> [REQUIRED WORK]: All records should be written out again exactly.

============================================================

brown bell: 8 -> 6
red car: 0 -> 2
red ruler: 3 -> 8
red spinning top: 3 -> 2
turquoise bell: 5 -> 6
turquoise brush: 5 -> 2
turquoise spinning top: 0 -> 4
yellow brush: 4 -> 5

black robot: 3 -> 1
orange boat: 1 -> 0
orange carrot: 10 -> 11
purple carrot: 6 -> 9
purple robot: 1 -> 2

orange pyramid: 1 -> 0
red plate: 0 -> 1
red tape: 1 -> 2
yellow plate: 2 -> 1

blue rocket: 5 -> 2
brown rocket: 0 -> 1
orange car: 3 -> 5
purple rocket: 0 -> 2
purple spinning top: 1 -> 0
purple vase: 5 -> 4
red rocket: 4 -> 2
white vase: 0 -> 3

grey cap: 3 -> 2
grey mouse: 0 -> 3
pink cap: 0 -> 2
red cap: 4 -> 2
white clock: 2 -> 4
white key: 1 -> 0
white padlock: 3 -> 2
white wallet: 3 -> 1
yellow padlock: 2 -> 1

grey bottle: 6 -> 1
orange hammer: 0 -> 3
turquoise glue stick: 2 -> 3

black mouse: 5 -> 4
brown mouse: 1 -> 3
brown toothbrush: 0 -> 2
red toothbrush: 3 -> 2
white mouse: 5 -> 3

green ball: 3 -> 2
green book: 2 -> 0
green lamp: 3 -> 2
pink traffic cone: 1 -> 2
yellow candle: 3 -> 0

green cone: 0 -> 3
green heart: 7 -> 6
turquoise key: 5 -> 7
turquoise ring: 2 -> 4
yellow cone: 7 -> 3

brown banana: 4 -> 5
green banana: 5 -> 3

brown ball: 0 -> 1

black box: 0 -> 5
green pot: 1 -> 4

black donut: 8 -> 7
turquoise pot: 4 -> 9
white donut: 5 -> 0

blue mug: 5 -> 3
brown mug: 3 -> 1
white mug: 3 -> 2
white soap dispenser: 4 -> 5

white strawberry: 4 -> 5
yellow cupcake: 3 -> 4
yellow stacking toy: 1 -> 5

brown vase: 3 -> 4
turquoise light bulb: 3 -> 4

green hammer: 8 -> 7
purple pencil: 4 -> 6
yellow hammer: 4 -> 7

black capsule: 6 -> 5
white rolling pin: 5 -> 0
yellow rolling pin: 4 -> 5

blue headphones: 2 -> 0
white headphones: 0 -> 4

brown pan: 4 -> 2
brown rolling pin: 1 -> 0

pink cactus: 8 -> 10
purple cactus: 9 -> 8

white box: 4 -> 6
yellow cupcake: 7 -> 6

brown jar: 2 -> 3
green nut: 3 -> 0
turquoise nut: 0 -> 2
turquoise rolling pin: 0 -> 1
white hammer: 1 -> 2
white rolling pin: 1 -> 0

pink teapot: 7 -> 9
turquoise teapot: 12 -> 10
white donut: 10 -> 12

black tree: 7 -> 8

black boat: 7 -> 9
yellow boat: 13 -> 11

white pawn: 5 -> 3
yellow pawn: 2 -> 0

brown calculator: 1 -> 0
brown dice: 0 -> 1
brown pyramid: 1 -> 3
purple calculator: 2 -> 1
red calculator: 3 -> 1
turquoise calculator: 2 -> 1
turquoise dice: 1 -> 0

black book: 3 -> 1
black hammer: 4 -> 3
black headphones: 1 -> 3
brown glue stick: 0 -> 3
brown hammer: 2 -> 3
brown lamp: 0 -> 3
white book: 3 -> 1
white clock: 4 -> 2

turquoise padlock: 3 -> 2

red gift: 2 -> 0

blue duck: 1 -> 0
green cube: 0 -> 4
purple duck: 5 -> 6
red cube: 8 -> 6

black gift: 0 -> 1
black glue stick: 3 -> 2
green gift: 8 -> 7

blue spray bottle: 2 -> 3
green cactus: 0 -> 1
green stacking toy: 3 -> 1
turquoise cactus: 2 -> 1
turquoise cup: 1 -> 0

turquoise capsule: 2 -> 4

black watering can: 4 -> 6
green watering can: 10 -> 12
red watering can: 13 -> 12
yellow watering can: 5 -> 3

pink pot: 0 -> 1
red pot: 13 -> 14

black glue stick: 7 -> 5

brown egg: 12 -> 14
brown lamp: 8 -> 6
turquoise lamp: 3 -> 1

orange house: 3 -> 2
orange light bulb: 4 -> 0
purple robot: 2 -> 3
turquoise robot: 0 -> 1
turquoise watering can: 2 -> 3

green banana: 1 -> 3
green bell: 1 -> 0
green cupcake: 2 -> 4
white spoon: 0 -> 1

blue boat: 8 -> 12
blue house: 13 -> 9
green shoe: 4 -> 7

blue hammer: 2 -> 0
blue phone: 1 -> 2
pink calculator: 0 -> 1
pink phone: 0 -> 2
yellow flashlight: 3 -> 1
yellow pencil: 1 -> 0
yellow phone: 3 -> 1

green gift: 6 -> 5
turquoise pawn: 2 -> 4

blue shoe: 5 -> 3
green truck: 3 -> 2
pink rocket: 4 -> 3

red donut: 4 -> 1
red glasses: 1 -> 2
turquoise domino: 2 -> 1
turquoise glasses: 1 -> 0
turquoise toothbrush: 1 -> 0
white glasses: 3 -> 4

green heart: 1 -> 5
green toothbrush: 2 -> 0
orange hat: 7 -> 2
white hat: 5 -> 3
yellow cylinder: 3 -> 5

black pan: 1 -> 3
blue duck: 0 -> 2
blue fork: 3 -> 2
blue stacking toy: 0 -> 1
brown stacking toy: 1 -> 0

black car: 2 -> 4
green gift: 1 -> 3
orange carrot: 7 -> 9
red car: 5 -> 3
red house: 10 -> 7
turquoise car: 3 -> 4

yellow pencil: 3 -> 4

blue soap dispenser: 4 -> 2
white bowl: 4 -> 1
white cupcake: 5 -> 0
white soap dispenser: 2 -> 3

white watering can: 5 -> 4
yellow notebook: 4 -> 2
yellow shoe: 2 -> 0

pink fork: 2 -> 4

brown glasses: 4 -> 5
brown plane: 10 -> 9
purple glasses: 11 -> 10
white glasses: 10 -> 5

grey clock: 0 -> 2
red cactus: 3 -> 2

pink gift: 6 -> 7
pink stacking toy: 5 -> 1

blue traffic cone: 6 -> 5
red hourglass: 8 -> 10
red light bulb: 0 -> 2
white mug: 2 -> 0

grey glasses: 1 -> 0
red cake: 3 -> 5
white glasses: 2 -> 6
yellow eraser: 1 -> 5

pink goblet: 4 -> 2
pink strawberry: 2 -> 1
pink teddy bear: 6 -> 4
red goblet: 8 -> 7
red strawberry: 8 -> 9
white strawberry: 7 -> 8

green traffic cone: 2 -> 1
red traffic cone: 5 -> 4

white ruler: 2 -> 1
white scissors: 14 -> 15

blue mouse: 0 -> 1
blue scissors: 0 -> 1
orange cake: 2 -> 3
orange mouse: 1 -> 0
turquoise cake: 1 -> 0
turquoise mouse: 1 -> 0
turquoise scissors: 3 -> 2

============================================================

> [EXERCISE OUTPUT]:
brown bell: 8 -> 6
red car: 0 -> 2
red ruler: 3 -> 8
red spinning top: 3 -> 2
turquoise bell: 5 -> 6
turquoise brush: 5 -> 2
turquoise spinning top: 0 -> 4
yellow brush: 4 -> 5

black robot: 3 -> 1
orange boat: 1 -> 0
orange carrot: 10 -> 11
purple carrot: 6 -> 9
purple robot: 1 -> 2

orange pyramid: 1 -> 0
red plate: 0 -> 1
red tape: 1 -> 2
yellow plate: 2 -> 1

blue rocket: 5 -> 2
brown rocket: 0 -> 1
orange car: 3 -> 5
purple rocket: 0 -> 2
purple spinning top: 1 -> 0
purple vase: 5 -> 4
red rocket: 4 -> 2
white vase: 0 -> 3

grey cap: 3 -> 2
grey mouse: 0 -> 3
pink cap: 0 -> 2
red cap: 4 -> 2
white clock: 2 -> 4
white key: 1 -> 0
white padlock: 3 -> 2
white wallet: 3 -> 1
yellow padlock: 2 -> 1

grey bottle: 6 -> 1
orange hammer: 0 -> 3
turquoise glue stick: 2 -> 3

black mouse: 5 -> 4
brown mouse: 1 -> 3
brown toothbrush: 0 -> 2
red toothbrush: 3 -> 2
white mouse: 5 -> 3

green ball: 3 -> 2
green book: 2 -> 0
green lamp: 3 -> 2
pink traffic cone: 1 -> 2
yellow candle: 3 -> 0

green cone: 0 -> 3
green heart: 7 -> 6
turquoise key: 5 -> 7
turquoise ring: 2 -> 4
yellow cone: 7 -> 3

brown banana: 4 -> 5
green banana: 5 -> 3

brown ball: 0 -> 1

black box: 0 -> 5
green pot: 1 -> 4

black donut: 8 -> 7
turquoise pot: 4 -> 9
white donut: 5 -> 0

blue mug: 5 -> 3
brown mug: 3 -> 1
white mug: 3 -> 2
white soap dispenser: 4 -> 5

white strawberry: 4 -> 5
yellow cupcake: 3 -> 4
yellow stacking toy: 1 -> 5

brown vase: 3 -> 4
turquoise light bulb: 3 -> 4

green hammer: 8 -> 7
purple pencil: 4 -> 6
yellow hammer: 4 -> 7

black capsule: 6 -> 5
white rolling pin: 5 -> 0
yellow rolling pin: 4 -> 5

blue headphones: 2 -> 0
white headphones: 0 -> 4

brown pan: 4 -> 2
brown rolling pin: 1 -> 0

pink cactus: 8 -> 10
purple cactus: 9 -> 8

white box: 4 -> 6
yellow cupcake: 7 -> 6

brown jar: 2 -> 3
green nut: 3 -> 0
turquoise nut: 0 -> 2
turquoise rolling pin: 0 -> 1
white hammer: 1 -> 2
white rolling pin: 1 -> 0

pink teapot: 7 -> 9
turquoise teapot: 12 -> 10
white donut: 10 -> 12

black tree: 7 -> 8

black boat: 7 -> 9
yellow boat: 13 -> 11

white pawn: 5 -> 3
yellow pawn: 2 -> 0

brown calculator: 1 -> 0
brown dice: 0 -> 1
brown pyramid: 1 -> 3
purple calculator: 2 -> 1
red calculator: 3 -> 1
turquoise calculator: 2 -> 1
turquoise dice: 1 -> 0

black book: 3 -> 1
black hammer: 4 -> 3
black headphones: 1 -> 3
brown glue stick: 0 -> 3
brown hammer: 2 -> 3
brown lamp: 0 -> 3
white book: 3 -> 1
white clock: 4 -> 2

turquoise padlock: 3 -> 2

red gift: 2 -> 0

blue duck: 1 -> 0
green cube: 0 -> 4
purple duck: 5 -> 6
red cube: 8 -> 6

black gift: 0 -> 1
black glue stick: 3 -> 2
green gift: 8 -> 7

blue spray bottle: 2 -> 3
green cactus: 0 -> 1
green stacking toy: 3 -> 1
turquoise cactus: 2 -> 1
turquoise cup: 1 -> 0

turquoise capsule: 2 -> 4

black watering can: 4 -> 6
green watering can: 10 -> 12
red watering can: 13 -> 12
yellow watering can: 5 -> 3

pink pot: 0 -> 1
red pot: 13 -> 14

black glue stick: 7 -> 5

brown egg: 12 -> 14
brown lamp: 8 -> 6
turquoise lamp: 3 -> 1

orange house: 3 -> 2
orange light bulb: 4 -> 0
purple robot: 2 -> 3
turquoise robot: 0 -> 1
turquoise watering can: 2 -> 3

green banana: 1 -> 3
green bell: 1 -> 0
green cupcake: 2 -> 4
white spoon: 0 -> 1

blue boat: 8 -> 12
blue house: 13 -> 9
green shoe: 4 -> 7

blue hammer: 2 -> 0
blue phone: 1 -> 2
pink calculator: 0 -> 1
pink phone: 0 -> 2
yellow flashlight: 3 -> 1
yellow pencil: 1 -> 0
yellow phone: 3 -> 1

green gift: 6 -> 5
turquoise pawn: 2 -> 4

blue shoe: 5 -> 3
green truck: 3 -> 2
pink rocket: 4 -> 3

red donut: 4 -> 1
red glasses: 1 -> 2
turquoise domino: 2 -> 1
turquoise glasses: 1 -> 0
turquoise toothbrush: 1 -> 0
white glasses: 3 -> 4

green heart: 1 -> 5
green toothbrush: 2 -> 0
orange hat: 7 -> 2
white hat: 5 -> 3
yellow cylinder: 3 -> 5

black pan: 1 -> 3
blue duck: 0 -> 2
blue fork: 3 -> 2
blue stacking toy: 0 -> 1
brown stacking toy: 1 -> 0

black car: 2 -> 4
green gift: 1 -> 3
orange carrot: 7 -> 9
red car: 5 -> 3
red house: 10 -> 7
turquoise car: 3 -> 4

yellow pencil: 3 -> 4

blue soap dispenser: 4 -> 2
white bowl: 4 -> 1
white cupcake: 5 -> 0
white soap dispenser: 2 -> 3

white watering can: 5 -> 4
yellow notebook: 4 -> 2
yellow shoe: 2 -> 0

pink fork: 2 -> 4

brown glasses: 4 -> 5
brown plane: 10 -> 9
purple glasses: 11 -> 10
white glasses: 10 -> 5

grey clock: 0 -> 2
red cactus: 3 -> 2

pink gift: 6 -> 7
pink stacking toy: 5 -> 1

blue traffic cone: 6 -> 5
red hourglass: 8 -> 10
red light bulb: 0 -> 2
white mug: 2 -> 0

grey glasses: 1 -> 0
red cake: 3 -> 5
white glasses: 2 -> 6
yellow eraser: 1 -> 5

pink goblet: 4 -> 2
pink strawberry: 2 -> 1
pink teddy bear: 6 -> 4
red goblet: 8 -> 7
red strawberry: 8 -> 9
white strawberry: 7 -> 8

green traffic cone: 2 -> 1
red traffic cone: 5 -> 4

white ruler: 2 -> 1
white scissors: 14 -> 15

blue mouse: 0 -> 1
blue scissors: 0 -> 1
orange cake: 2 -> 3
orange mouse: 1 -> 0
turquoise cake: 1 -> 0
turquoise mouse: 1 -> 0
turquoise scissors: 3 -> 2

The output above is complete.